An exact transcription is needed of the lines below from the one with "D3: diode (A" through the one with "U2 pin in+: none -> STG", with no other lines and no pictures.

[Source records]

--------------------

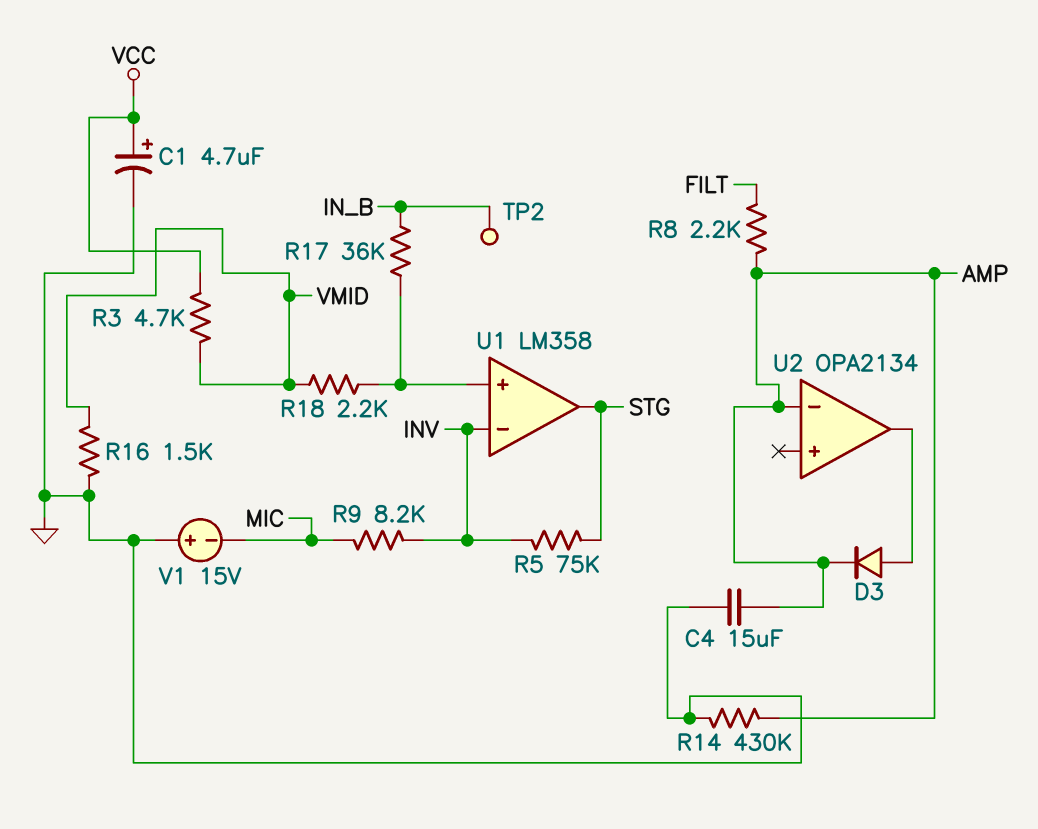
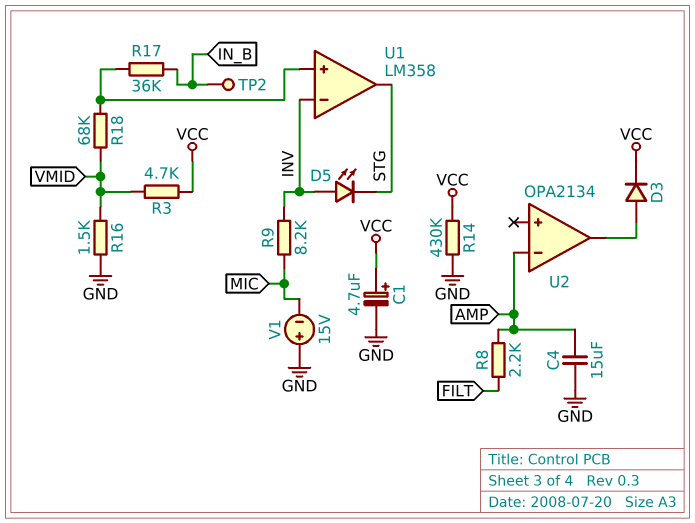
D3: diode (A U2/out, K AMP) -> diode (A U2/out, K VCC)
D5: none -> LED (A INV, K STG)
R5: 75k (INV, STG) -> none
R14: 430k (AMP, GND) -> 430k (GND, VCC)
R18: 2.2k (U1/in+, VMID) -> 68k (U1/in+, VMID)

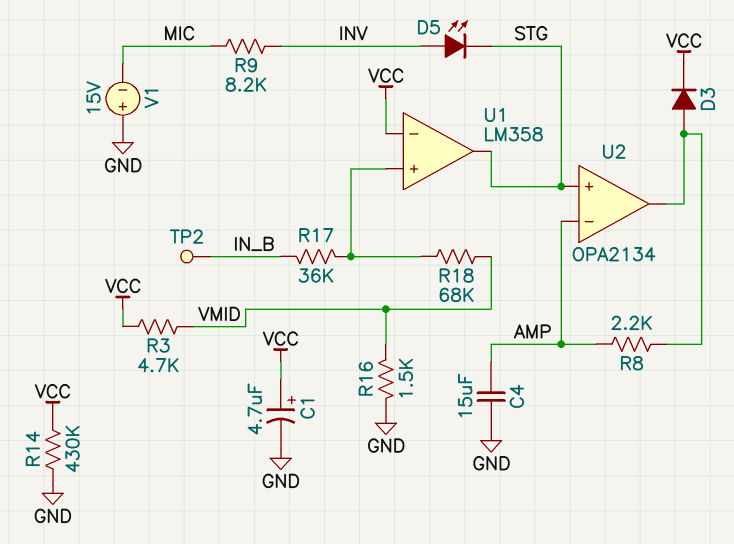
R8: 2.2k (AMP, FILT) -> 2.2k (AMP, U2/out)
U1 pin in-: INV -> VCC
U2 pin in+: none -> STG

--------------------

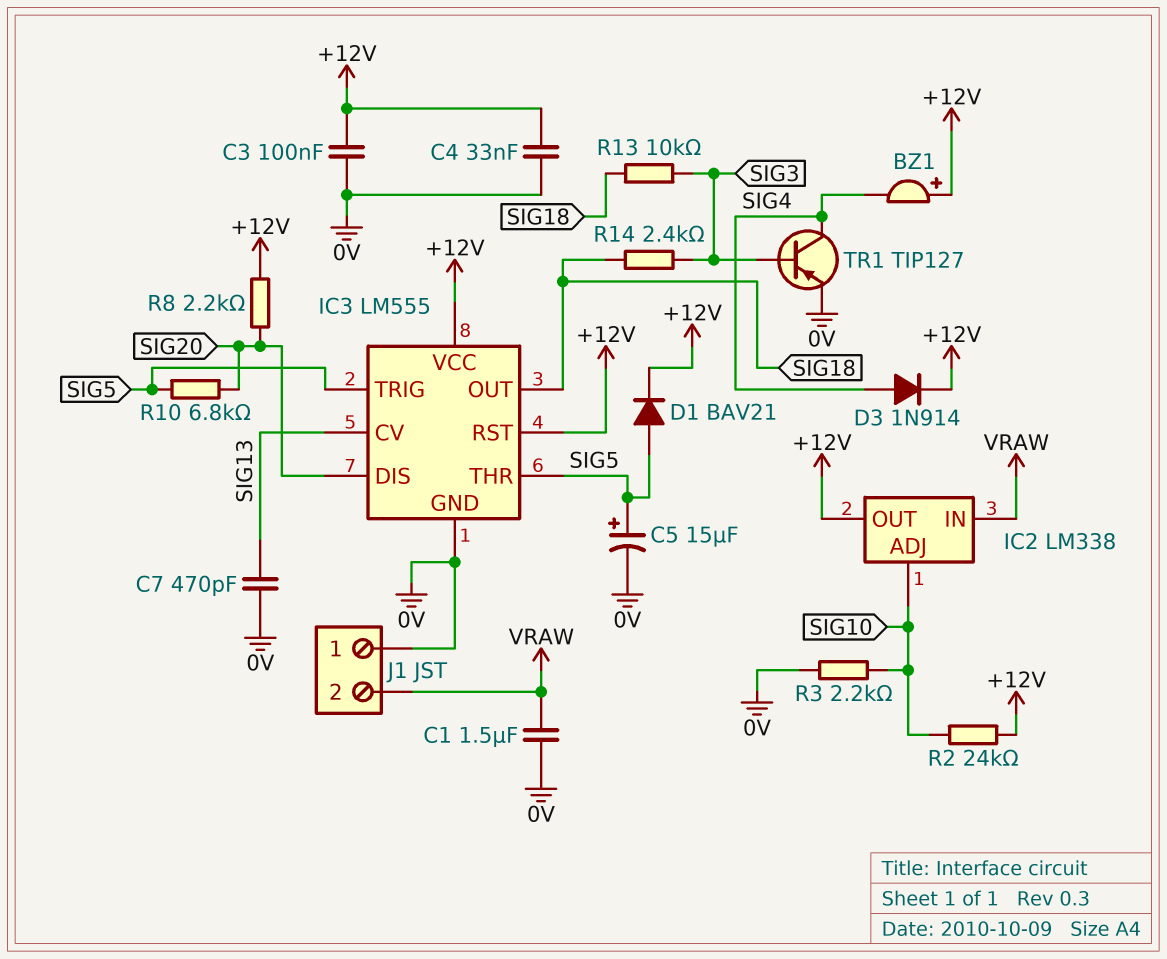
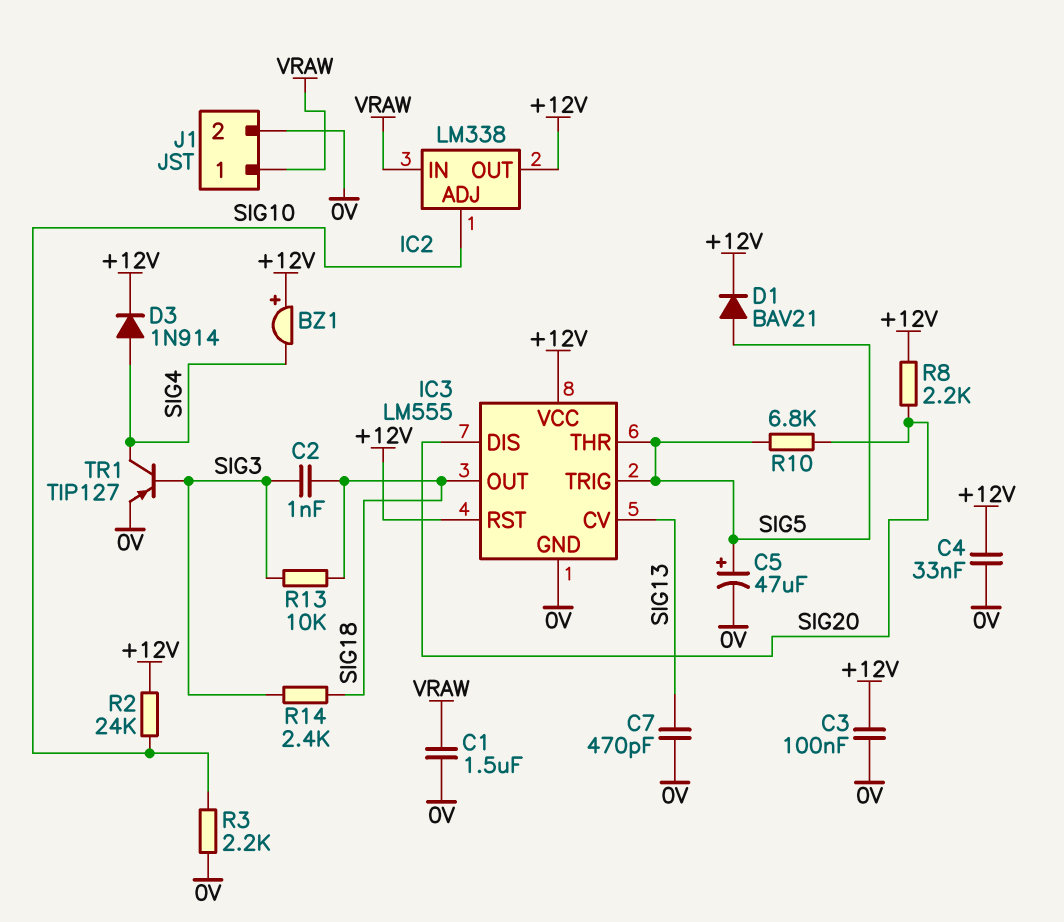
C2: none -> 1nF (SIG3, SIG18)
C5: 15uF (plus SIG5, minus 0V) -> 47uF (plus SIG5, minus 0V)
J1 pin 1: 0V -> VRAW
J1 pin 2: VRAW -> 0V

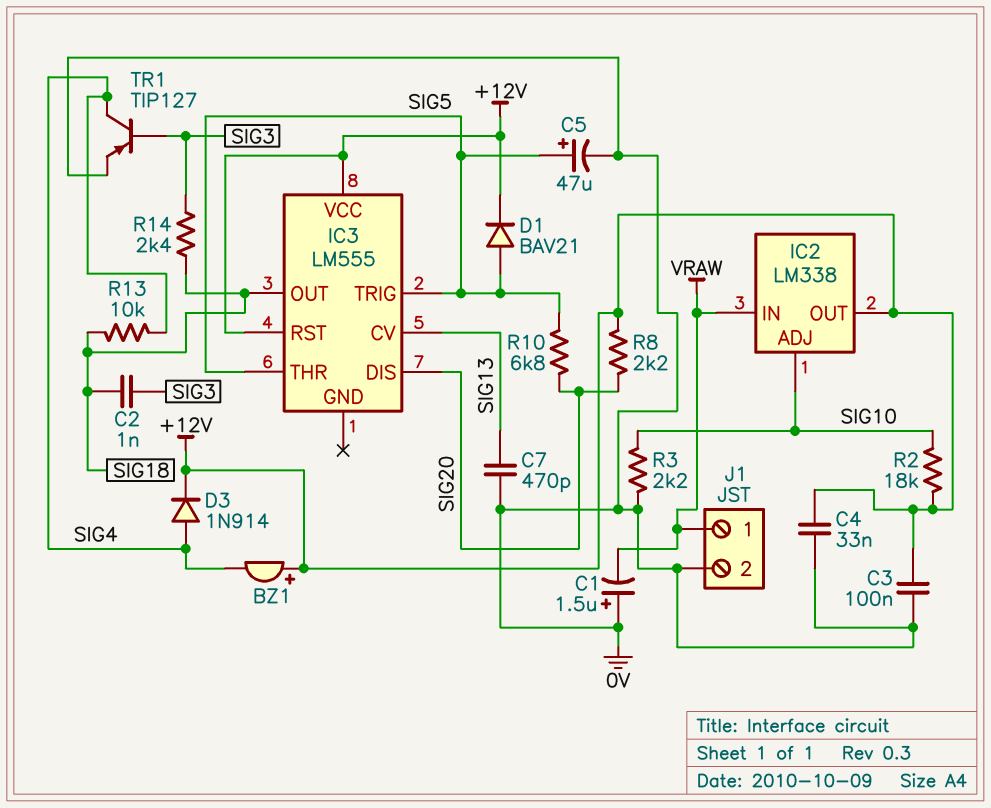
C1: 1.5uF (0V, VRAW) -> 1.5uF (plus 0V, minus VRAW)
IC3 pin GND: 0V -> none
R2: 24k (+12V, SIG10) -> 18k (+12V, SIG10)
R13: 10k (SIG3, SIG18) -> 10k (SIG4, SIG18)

--------------------

Answer to the exercise
D3: diode (A U2/out, K AMP) -> diode (A U2/out, K VCC)
D5: none -> LED (A INV, K STG)
R5: 75k (INV, STG) -> none
R14: 430k (AMP, GND) -> 430k (GND, VCC)
R18: 2.2k (U1/in+, VMID) -> 68k (U1/in+, VMID)

R8: 2.2k (AMP, FILT) -> 2.2k (AMP, U2/out)
U1 pin in-: INV -> VCC
U2 pin in+: none -> STG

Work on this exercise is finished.